(Edit tracking data)
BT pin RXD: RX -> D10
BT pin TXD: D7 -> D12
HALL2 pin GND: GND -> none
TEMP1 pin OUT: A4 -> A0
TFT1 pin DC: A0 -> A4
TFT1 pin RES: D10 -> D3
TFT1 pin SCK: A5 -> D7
---
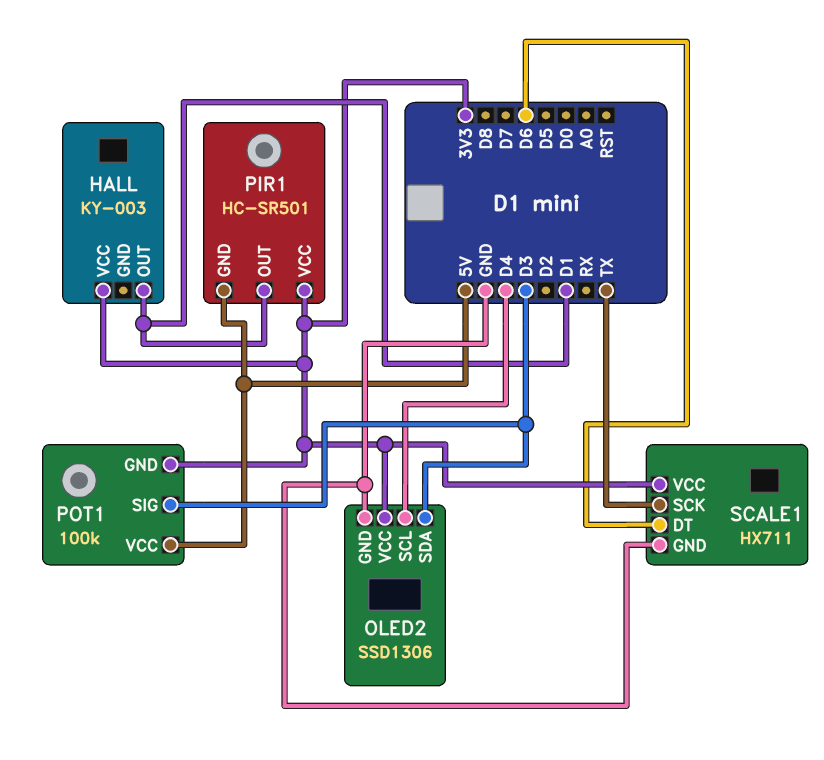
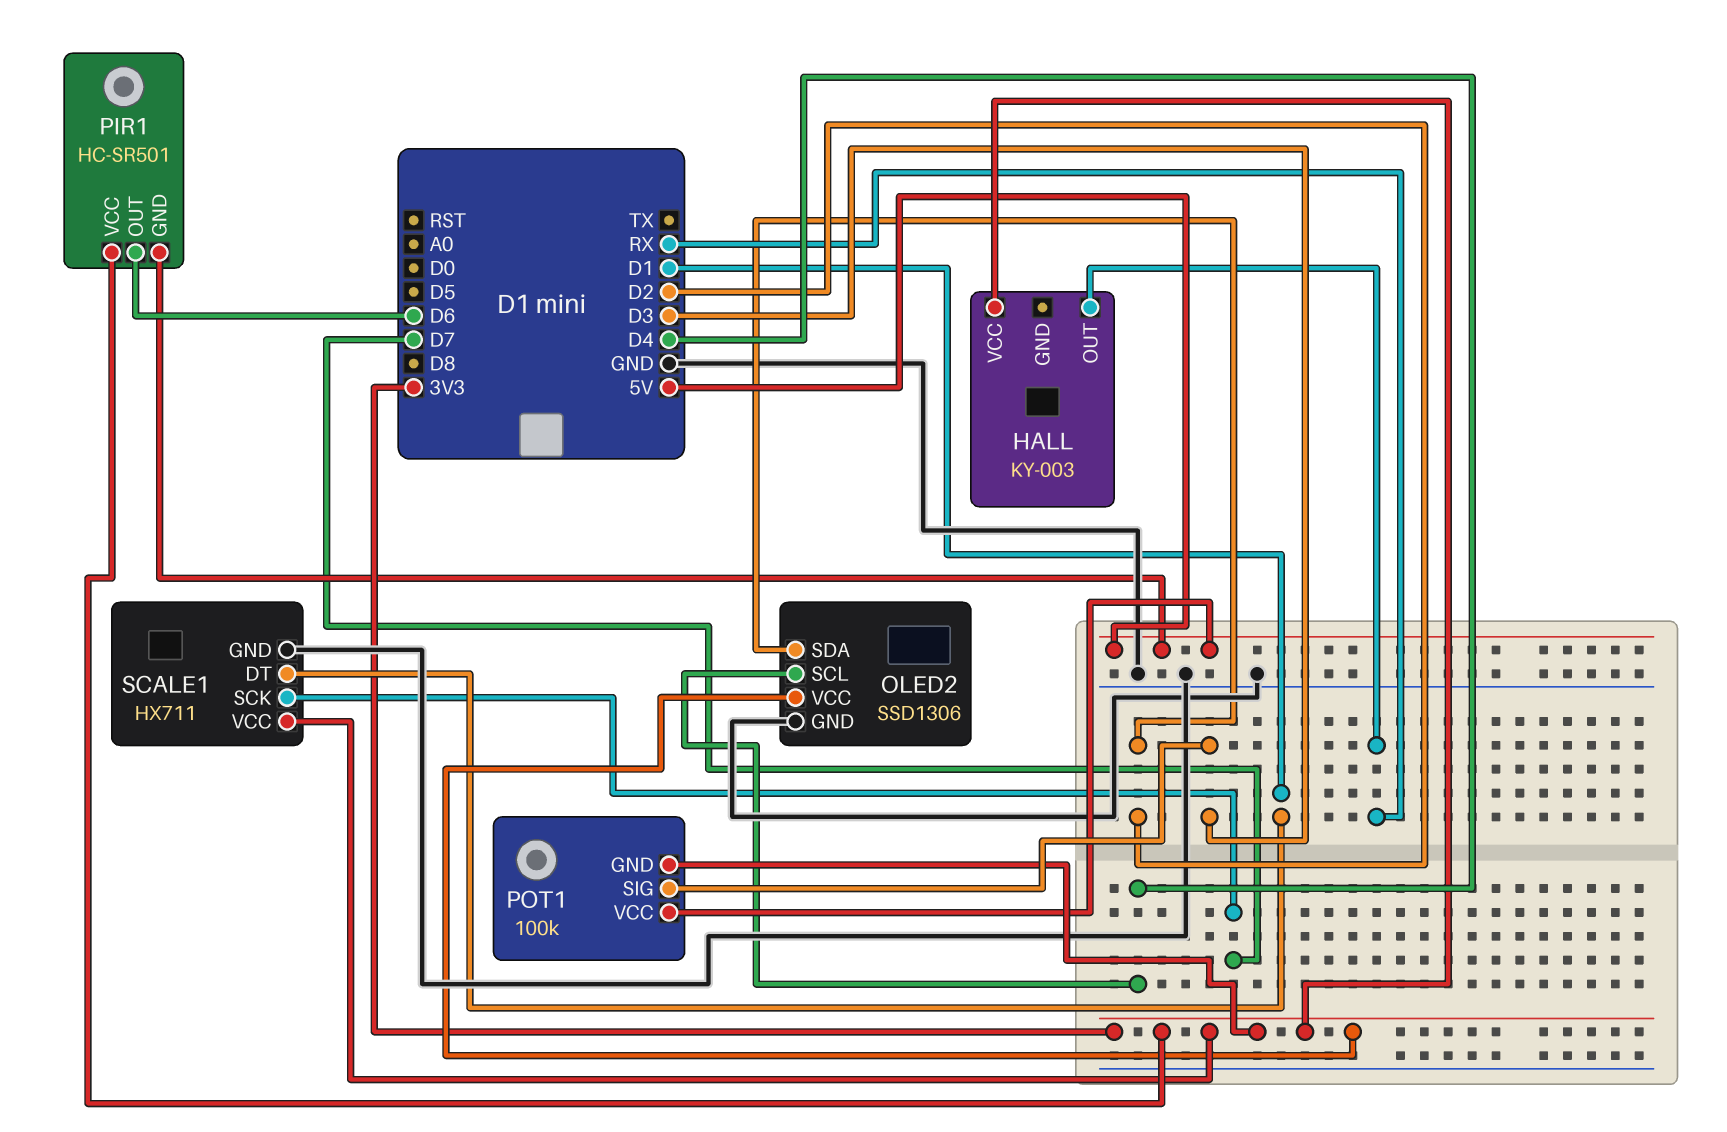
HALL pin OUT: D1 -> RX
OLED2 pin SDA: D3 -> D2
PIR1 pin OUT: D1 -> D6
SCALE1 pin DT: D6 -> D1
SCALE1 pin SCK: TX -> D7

Task instructions ::
Return, with no change at all, every line in the entries above from the line containing "TFT1 pin DC: A0 -> A4" through the line containing "TFT1 pin SCK: A5 -> D7".

Task output ::
TFT1 pin DC: A0 -> A4
TFT1 pin RES: D10 -> D3
TFT1 pin SCK: A5 -> D7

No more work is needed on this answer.